> DATASET EXCERPT:
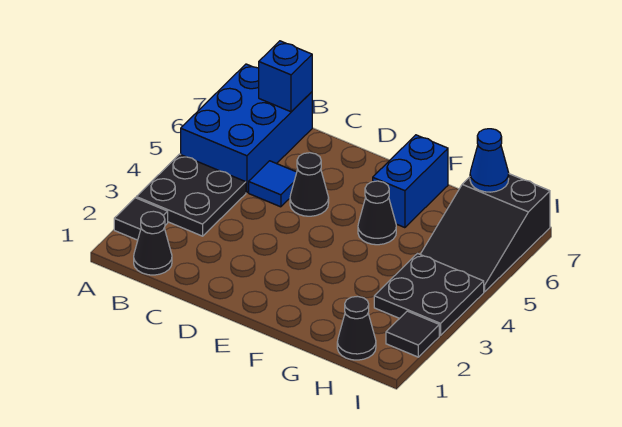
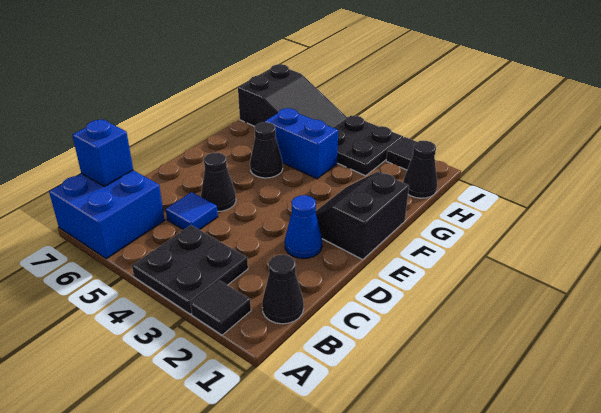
blue brick A5:B7 level 1 -> blue brick A6:B7 level 1
none -> black slope E1:F2 level 1 top 1
blue brick F6:F7 level 1 -> blue brick G4:G5 level 1
blue cone H7 level 2 -> blue cone D2 level 1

> ACTION ITEM:
Give the number of lines in the material above that contain "brick", with no other words.

> RESPONSE BELOW:
2